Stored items
◇ ◇ ◇ ◇ ◇
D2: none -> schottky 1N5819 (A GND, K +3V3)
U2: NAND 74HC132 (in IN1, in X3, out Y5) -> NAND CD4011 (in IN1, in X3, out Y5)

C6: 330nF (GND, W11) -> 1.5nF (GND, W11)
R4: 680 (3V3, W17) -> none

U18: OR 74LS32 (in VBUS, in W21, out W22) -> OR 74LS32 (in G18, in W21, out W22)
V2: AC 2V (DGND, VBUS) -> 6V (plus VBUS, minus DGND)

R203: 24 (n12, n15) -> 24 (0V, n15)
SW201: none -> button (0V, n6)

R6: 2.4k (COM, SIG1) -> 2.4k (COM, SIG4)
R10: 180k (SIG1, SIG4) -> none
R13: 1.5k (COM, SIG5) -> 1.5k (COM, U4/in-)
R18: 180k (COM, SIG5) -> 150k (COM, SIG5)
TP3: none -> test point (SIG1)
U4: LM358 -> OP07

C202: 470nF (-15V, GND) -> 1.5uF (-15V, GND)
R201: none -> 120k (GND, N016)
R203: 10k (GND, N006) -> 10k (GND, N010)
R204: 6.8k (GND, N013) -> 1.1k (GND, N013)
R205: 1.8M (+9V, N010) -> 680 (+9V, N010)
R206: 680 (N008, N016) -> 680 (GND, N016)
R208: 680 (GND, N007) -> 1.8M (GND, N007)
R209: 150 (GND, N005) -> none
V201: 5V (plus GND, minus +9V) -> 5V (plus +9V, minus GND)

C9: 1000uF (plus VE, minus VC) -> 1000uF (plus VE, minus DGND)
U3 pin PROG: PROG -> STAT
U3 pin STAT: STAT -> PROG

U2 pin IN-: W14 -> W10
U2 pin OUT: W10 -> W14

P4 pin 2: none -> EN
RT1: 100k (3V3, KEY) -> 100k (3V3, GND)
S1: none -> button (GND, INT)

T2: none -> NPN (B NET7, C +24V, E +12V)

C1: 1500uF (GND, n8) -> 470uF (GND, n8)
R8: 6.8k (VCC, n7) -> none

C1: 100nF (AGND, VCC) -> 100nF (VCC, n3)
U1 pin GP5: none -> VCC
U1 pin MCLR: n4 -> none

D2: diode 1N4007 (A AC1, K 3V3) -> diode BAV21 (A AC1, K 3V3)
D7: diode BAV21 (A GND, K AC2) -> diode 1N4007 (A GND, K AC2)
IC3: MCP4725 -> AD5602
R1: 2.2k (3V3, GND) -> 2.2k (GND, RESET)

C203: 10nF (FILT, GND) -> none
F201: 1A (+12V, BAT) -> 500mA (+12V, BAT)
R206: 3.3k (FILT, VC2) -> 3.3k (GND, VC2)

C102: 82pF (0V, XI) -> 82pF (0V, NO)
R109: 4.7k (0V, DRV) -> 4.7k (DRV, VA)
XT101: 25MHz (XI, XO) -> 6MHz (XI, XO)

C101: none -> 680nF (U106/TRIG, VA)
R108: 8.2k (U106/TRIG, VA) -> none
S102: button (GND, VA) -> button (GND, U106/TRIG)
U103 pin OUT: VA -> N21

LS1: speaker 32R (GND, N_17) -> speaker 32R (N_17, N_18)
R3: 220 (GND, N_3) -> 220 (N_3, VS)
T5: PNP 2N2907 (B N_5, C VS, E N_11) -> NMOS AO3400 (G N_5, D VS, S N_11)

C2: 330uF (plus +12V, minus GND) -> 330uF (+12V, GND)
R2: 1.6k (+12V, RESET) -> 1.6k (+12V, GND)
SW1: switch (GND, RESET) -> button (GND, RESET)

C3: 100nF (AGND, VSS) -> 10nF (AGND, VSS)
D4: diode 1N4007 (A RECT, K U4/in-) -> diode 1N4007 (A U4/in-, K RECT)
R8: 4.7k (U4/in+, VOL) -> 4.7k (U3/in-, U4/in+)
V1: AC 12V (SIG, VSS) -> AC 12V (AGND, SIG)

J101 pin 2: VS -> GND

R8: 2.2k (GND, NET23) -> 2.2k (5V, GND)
◇ ◇ ◇ ◇ ◇
(Problem description):
Restate each entry exactly, skipping none.

(Response box):
D2: none -> schottky 1N5819 (A GND, K +3V3)
U2: NAND 74HC132 (in IN1, in X3, out Y5) -> NAND CD4011 (in IN1, in X3, out Y5)

C6: 330nF (GND, W11) -> 1.5nF (GND, W11)
R4: 680 (3V3, W17) -> none

U18: OR 74LS32 (in VBUS, in W21, out W22) -> OR 74LS32 (in G18, in W21, out W22)
V2: AC 2V (DGND, VBUS) -> 6V (plus VBUS, minus DGND)

R203: 24 (n12, n15) -> 24 (0V, n15)
SW201: none -> button (0V, n6)

R6: 2.4k (COM, SIG1) -> 2.4k (COM, SIG4)
R10: 180k (SIG1, SIG4) -> none
R13: 1.5k (COM, SIG5) -> 1.5k (COM, U4/in-)
R18: 180k (COM, SIG5) -> 150k (COM, SIG5)
TP3: none -> test point (SIG1)
U4: LM358 -> OP07

C202: 470nF (-15V, GND) -> 1.5uF (-15V, GND)
R201: none -> 120k (GND, N016)
R203: 10k (GND, N006) -> 10k (GND, N010)
R204: 6.8k (GND, N013) -> 1.1k (GND, N013)
R205: 1.8M (+9V, N010) -> 680 (+9V, N010)
R206: 680 (N008, N016) -> 680 (GND, N016)
R208: 680 (GND, N007) -> 1.8M (GND, N007)
R209: 150 (GND, N005) -> none
V201: 5V (plus GND, minus +9V) -> 5V (plus +9V, minus GND)

C9: 1000uF (plus VE, minus VC) -> 1000uF (plus VE, minus DGND)
U3 pin PROG: PROG -> STAT
U3 pin STAT: STAT -> PROG

U2 pin IN-: W14 -> W10
U2 pin OUT: W10 -> W14

P4 pin 2: none -> EN
RT1: 100k (3V3, KEY) -> 100k (3V3, GND)
S1: none -> button (GND, INT)

T2: none -> NPN (B NET7, C +24V, E +12V)

C1: 1500uF (GND, n8) -> 470uF (GND, n8)
R8: 6.8k (VCC, n7) -> none

C1: 100nF (AGND, VCC) -> 100nF (VCC, n3)
U1 pin GP5: none -> VCC
U1 pin MCLR: n4 -> none

D2: diode 1N4007 (A AC1, K 3V3) -> diode BAV21 (A AC1, K 3V3)
D7: diode BAV21 (A GND, K AC2) -> diode 1N4007 (A GND, K AC2)
IC3: MCP4725 -> AD5602
R1: 2.2k (3V3, GND) -> 2.2k (GND, RESET)

C203: 10nF (FILT, GND) -> none
F201: 1A (+12V, BAT) -> 500mA (+12V, BAT)
R206: 3.3k (FILT, VC2) -> 3.3k (GND, VC2)

C102: 82pF (0V, XI) -> 82pF (0V, NO)
R109: 4.7k (0V, DRV) -> 4.7k (DRV, VA)
XT101: 25MHz (XI, XO) -> 6MHz (XI, XO)

C101: none -> 680nF (U106/TRIG, VA)
R108: 8.2k (U106/TRIG, VA) -> none
S102: button (GND, VA) -> button (GND, U106/TRIG)
U103 pin OUT: VA -> N21

LS1: speaker 32R (GND, N_17) -> speaker 32R (N_17, N_18)
R3: 220 (GND, N_3) -> 220 (N_3, VS)
T5: PNP 2N2907 (B N_5, C VS, E N_11) -> NMOS AO3400 (G N_5, D VS, S N_11)

C2: 330uF (plus +12V, minus GND) -> 330uF (+12V, GND)
R2: 1.6k (+12V, RESET) -> 1.6k (+12V, GND)
SW1: switch (GND, RESET) -> button (GND, RESET)

C3: 100nF (AGND, VSS) -> 10nF (AGND, VSS)
D4: diode 1N4007 (A RECT, K U4/in-) -> diode 1N4007 (A U4/in-, K RECT)
R8: 4.7k (U4/in+, VOL) -> 4.7k (U3/in-, U4/in+)
V1: AC 12V (SIG, VSS) -> AC 12V (AGND, SIG)

J101 pin 2: VS -> GND

R8: 2.2k (GND, NET23) -> 2.2k (5V, GND)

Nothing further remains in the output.